## [Given records]
*****

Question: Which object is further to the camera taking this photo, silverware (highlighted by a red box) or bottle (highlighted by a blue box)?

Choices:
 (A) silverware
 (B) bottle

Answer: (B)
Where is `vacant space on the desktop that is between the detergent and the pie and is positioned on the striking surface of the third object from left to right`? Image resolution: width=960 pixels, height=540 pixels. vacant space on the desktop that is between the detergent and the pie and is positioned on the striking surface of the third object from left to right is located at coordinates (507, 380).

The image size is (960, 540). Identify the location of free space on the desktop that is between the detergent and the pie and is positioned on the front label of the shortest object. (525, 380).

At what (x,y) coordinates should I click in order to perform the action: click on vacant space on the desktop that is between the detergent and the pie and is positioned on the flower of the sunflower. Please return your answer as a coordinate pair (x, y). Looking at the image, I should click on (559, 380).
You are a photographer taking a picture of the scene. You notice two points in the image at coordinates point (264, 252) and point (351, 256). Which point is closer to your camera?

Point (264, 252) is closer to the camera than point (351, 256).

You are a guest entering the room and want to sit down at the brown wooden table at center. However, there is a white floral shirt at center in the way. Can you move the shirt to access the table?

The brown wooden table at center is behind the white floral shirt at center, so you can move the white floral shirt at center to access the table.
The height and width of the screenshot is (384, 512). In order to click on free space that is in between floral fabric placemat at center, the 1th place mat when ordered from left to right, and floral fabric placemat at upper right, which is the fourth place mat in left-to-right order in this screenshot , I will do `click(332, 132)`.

*****

## [Requirements]
Revise the data above so that every instance of "desktop" reads "tabletop", leaving all other text unchanged.

## [Expected output]
Question: Which object is further to the camera taking this photo, silverware (highlighted by a red box) or bottle (highlighted by a blue box)?

Choices:
 (A) silverware
 (B) bottle

Answer: (B)
Where is `vacant space on the tabletop that is between the detergent and the pie and is positioned on the striking surface of the third object from left to right`? Image resolution: width=960 pixels, height=540 pixels. vacant space on the tabletop that is between the detergent and the pie and is positioned on the striking surface of the third object from left to right is located at coordinates (507, 380).

The image size is (960, 540). Identify the location of free space on the tabletop that is between the detergent and the pie and is positioned on the front label of the shortest object. (525, 380).

At what (x,y) coordinates should I click in order to perform the action: click on vacant space on the tabletop that is between the detergent and the pie and is positioned on the flower of the sunflower. Please return your answer as a coordinate pair (x, y). Looking at the image, I should click on (559, 380).
You are a photographer taking a picture of the scene. You notice two points in the image at coordinates point (264, 252) and point (351, 256). Which point is closer to your camera?

Point (264, 252) is closer to the camera than point (351, 256).

You are a guest entering the room and want to sit down at the brown wooden table at center. However, there is a white floral shirt at center in the way. Can you move the shirt to access the table?

The brown wooden table at center is behind the white floral shirt at center, so you can move the white floral shirt at center to access the table.
The height and width of the screenshot is (384, 512). In order to click on free space that is in between floral fabric placemat at center, the 1th place mat when ordered from left to right, and floral fabric placemat at upper right, which is the fourth place mat in left-to-right order in this screenshot , I will do `click(332, 132)`.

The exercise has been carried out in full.